Extract, from the records beneath this instruction, each line that contains the word "brown".

Provided data:
============================================================
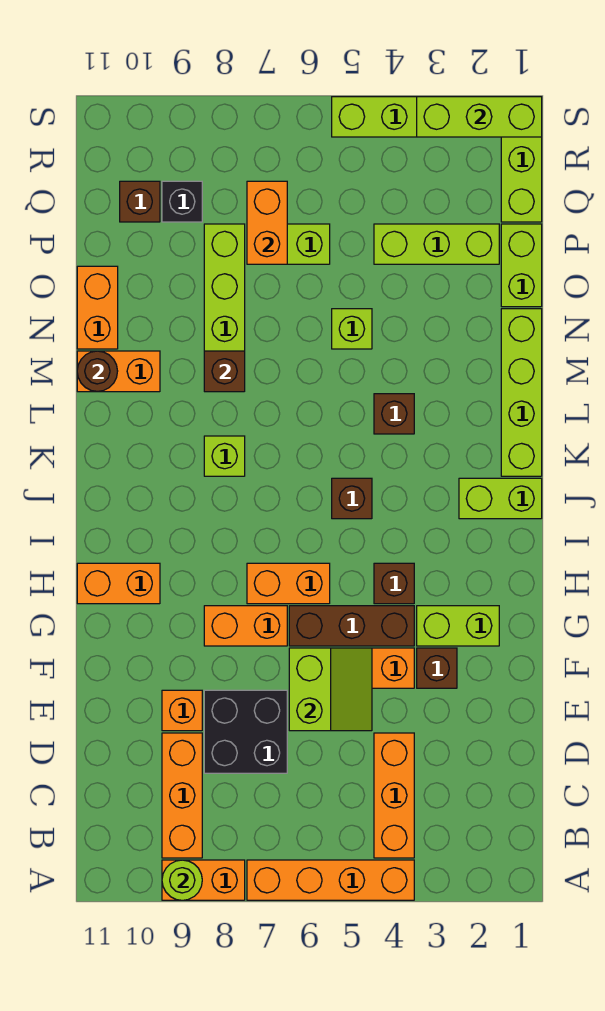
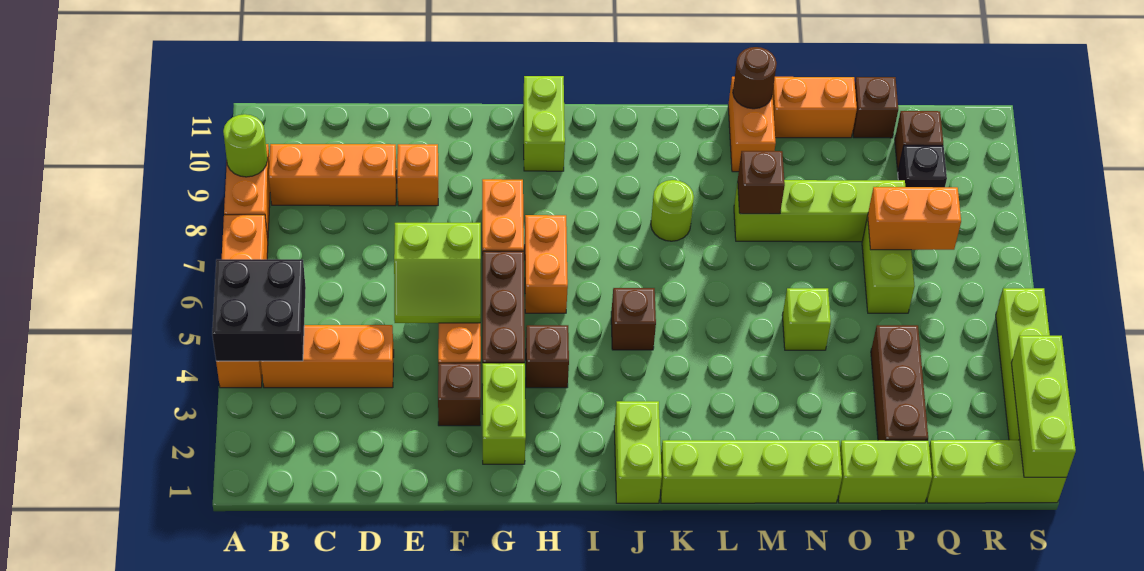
black brick D7:E8 level 1 -> black brick A4:B5 level 2
orange brick H10:H11 level 1 -> lime brick H10:H11 level 1
lime brick K8 level 1 -> lime round brick K8 level 1
brown brick L4 level 1 -> brown brick P11 level 1
lime brick P2:P4 level 1 -> brown brick P2:P4 level 1

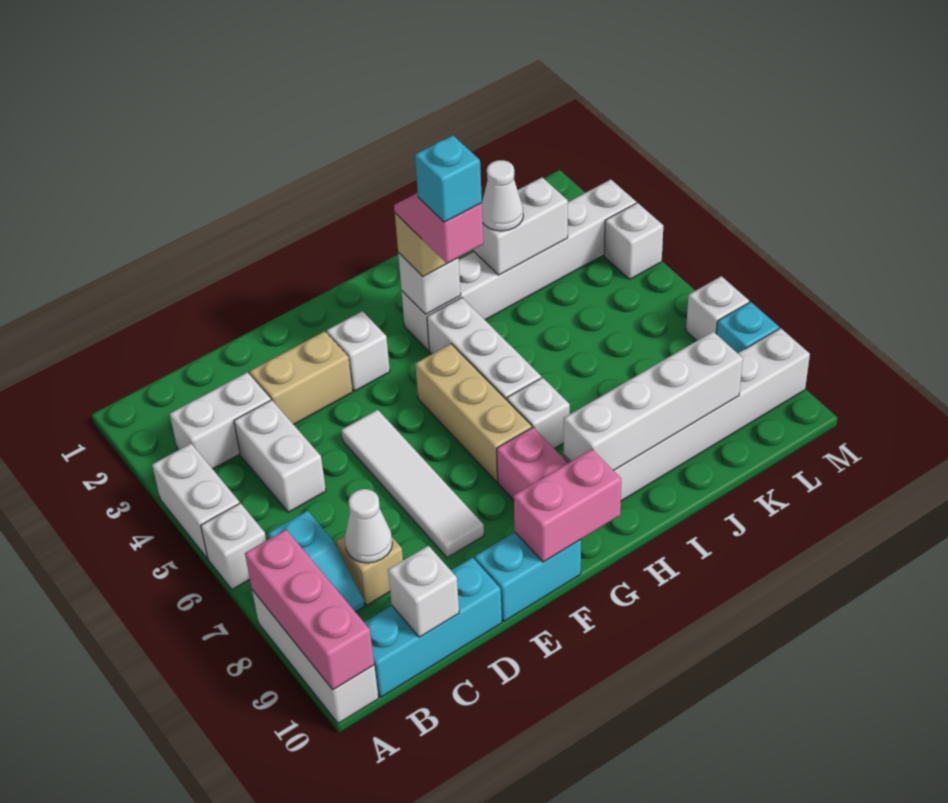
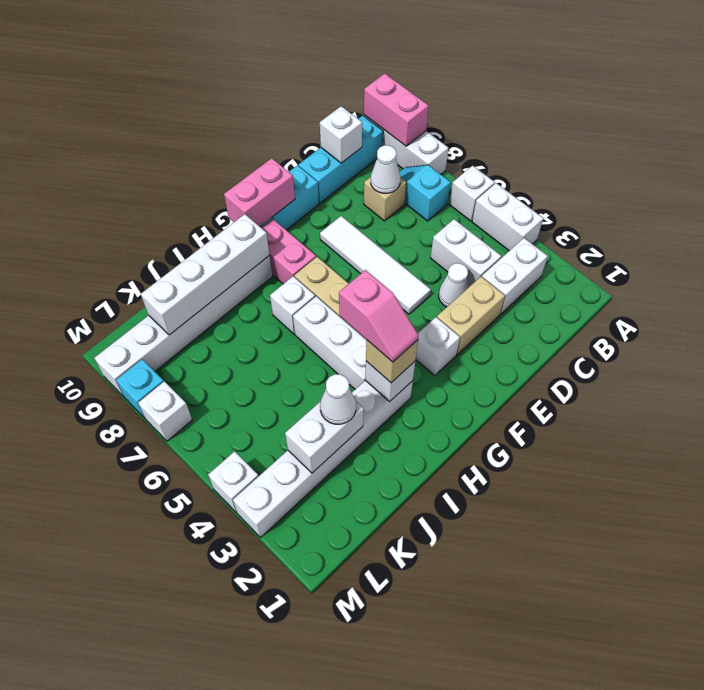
pink brick A8:A10 level 2 -> pink brick A9:A10 level 2
none -> white cone D4 level 1
cyan brick H4 level 5 -> none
============================================================
Solution to this exercise:
brown brick L4 level 1 -> brown brick P11 level 1
lime brick P2:P4 level 1 -> brown brick P2:P4 level 1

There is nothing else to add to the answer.